PROVIDED MATERIAL
---*---

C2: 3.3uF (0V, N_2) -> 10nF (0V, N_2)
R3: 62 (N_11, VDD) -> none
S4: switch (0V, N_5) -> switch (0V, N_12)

---*---

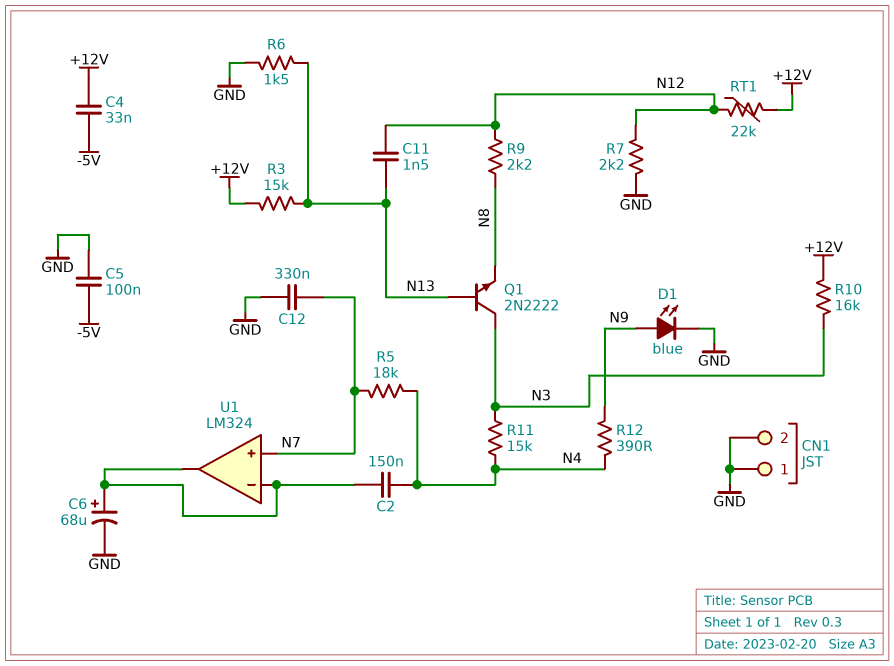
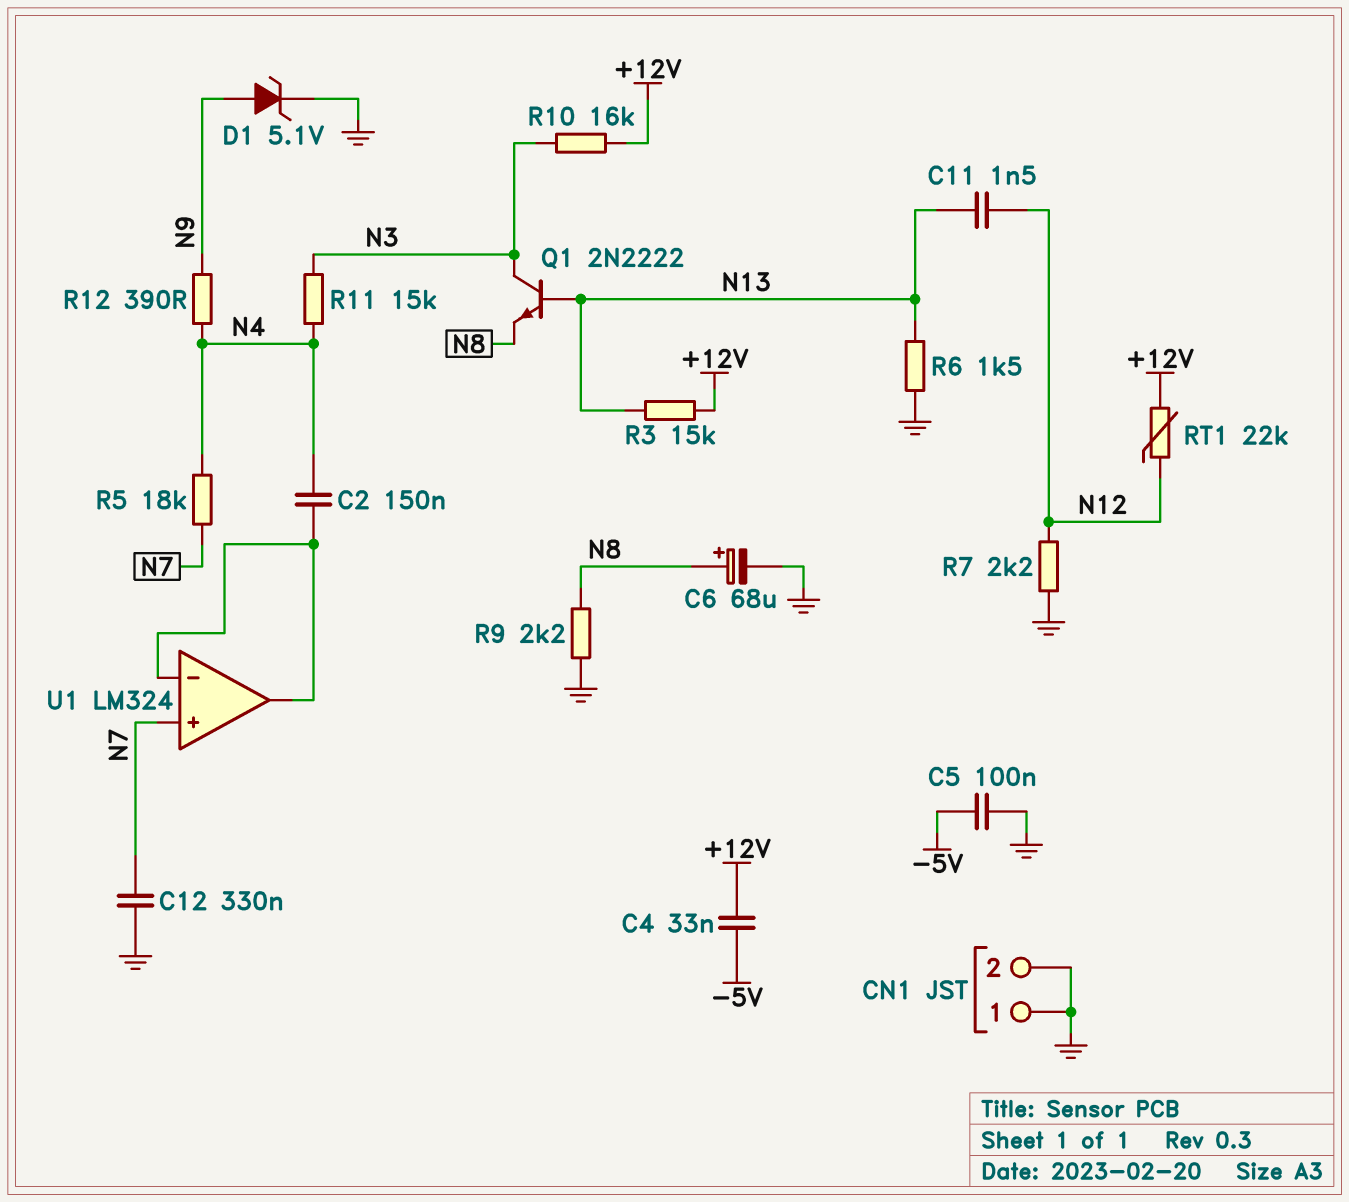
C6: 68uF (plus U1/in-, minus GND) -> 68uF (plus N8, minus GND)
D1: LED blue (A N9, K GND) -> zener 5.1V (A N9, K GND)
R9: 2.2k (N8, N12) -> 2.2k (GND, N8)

---*---

REQUIRED WORK
Your answer should consist of the lines from the line with "C2: 3.3uF (0V, N_2) -> 10nF (0V, N_2)" to the line with "S4: switch (0V, N_5) -> switch (0V, N_12)" above, repeated exactly, both ends included.

RESPONSE TO THIS EXERCISE
C2: 3.3uF (0V, N_2) -> 10nF (0V, N_2)
R3: 62 (N_11, VDD) -> none
S4: switch (0V, N_5) -> switch (0V, N_12)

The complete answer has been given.